»»

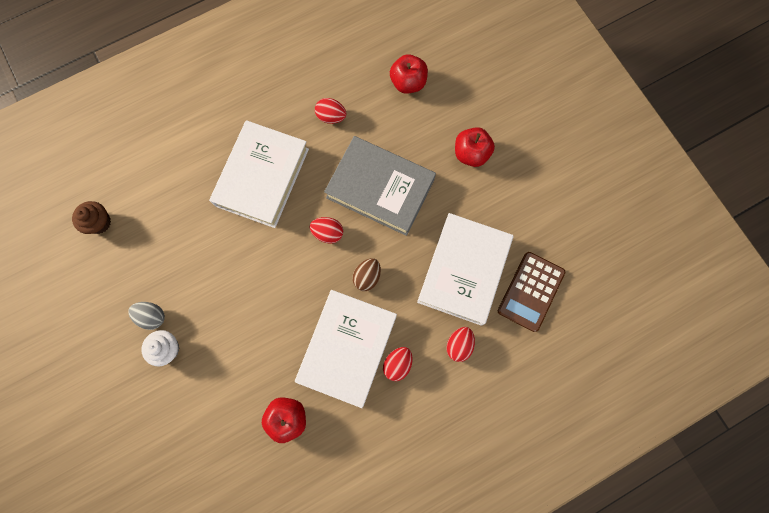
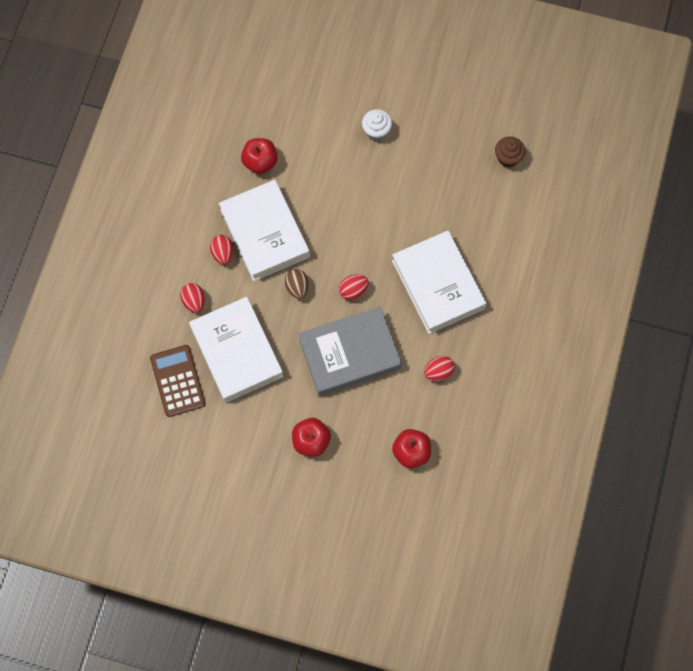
camera: 135 degrees right, 5 degrees down
(152, 316) = (407, 138): grey egg -> none

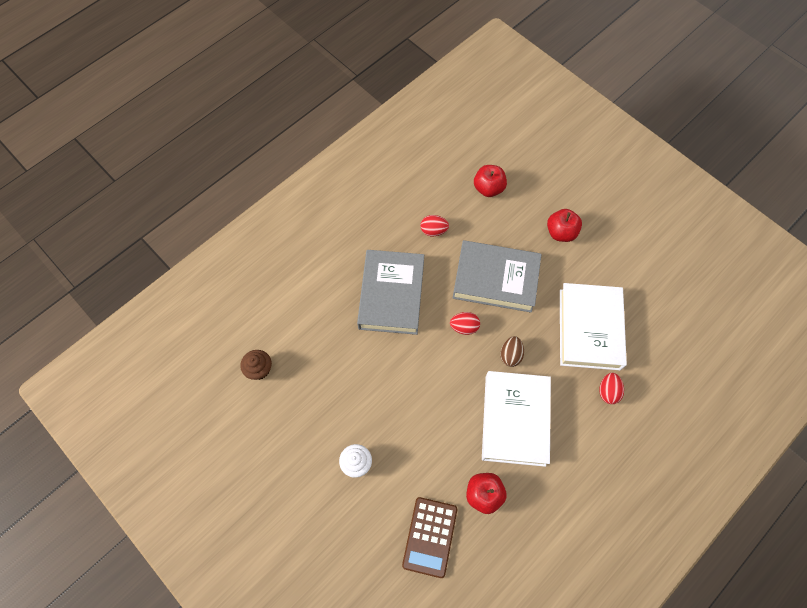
camera: 150 degrees left, 5 degrees down
(178, 381) = (650, 331): brown calculator -> brown calculator (429, 537)
(223, 253) = (562, 421): red egg -> none
(437, 285) = (391, 295): white book -> grey book

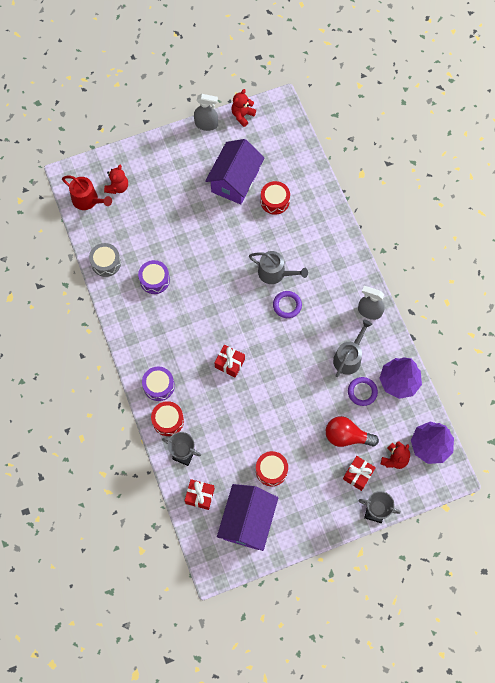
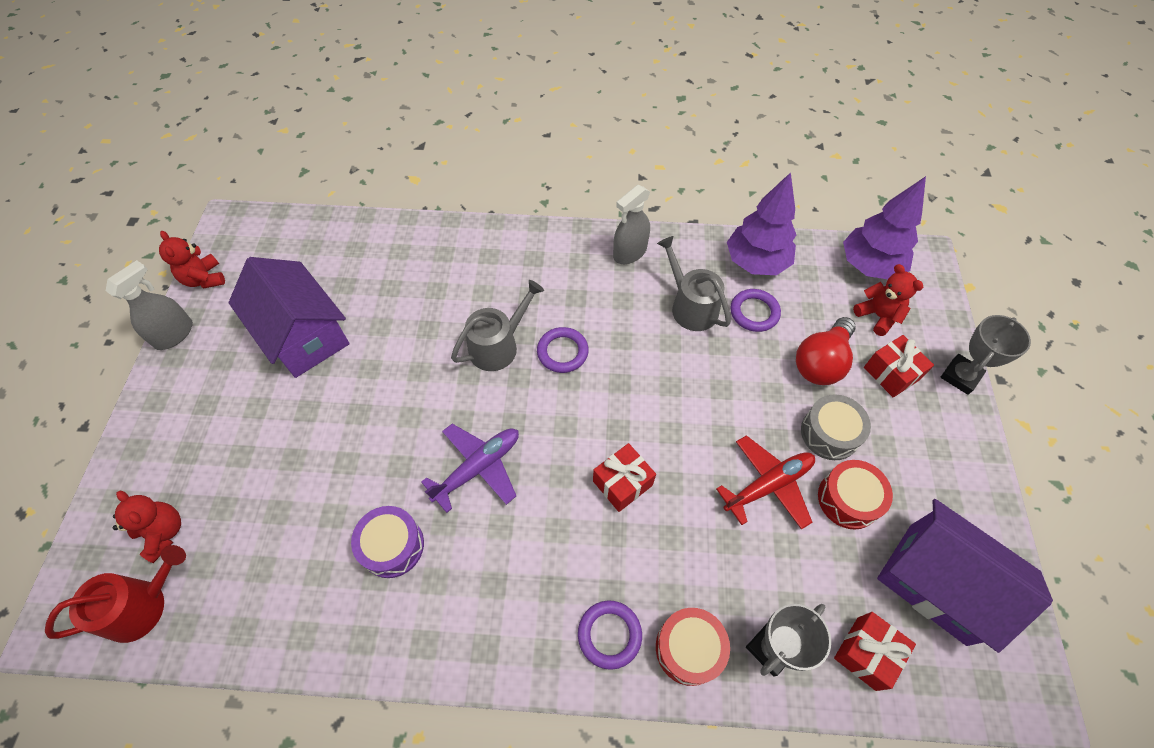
camera: 65 degrees left, 10 degrees down
(106, 263) = (297, 628): grey drum -> grey drum (829, 433)
(159, 386) = (609, 635): purple drum -> purple ring
(206, 297) = (478, 467): none -> purple plane
(261, 431) = (768, 485): none -> red plane
(275, 201) = (378, 296): red drum -> none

««

### [YOUR TASK]
In the copy, include each line from the start of the material through the line with "camera: 65 degrees left, 10 degrees down", word for word, but none of the pictures.

### [SOLUTION FOR THIS TASK]
camera: 135 degrees right, 5 degrees down
(152, 316) = (407, 138): grey egg -> none

camera: 150 degrees left, 5 degrees down
(178, 381) = (650, 331): brown calculator -> brown calculator (429, 537)
(223, 253) = (562, 421): red egg -> none
(437, 285) = (391, 295): white book -> grey book

camera: 65 degrees left, 10 degrees down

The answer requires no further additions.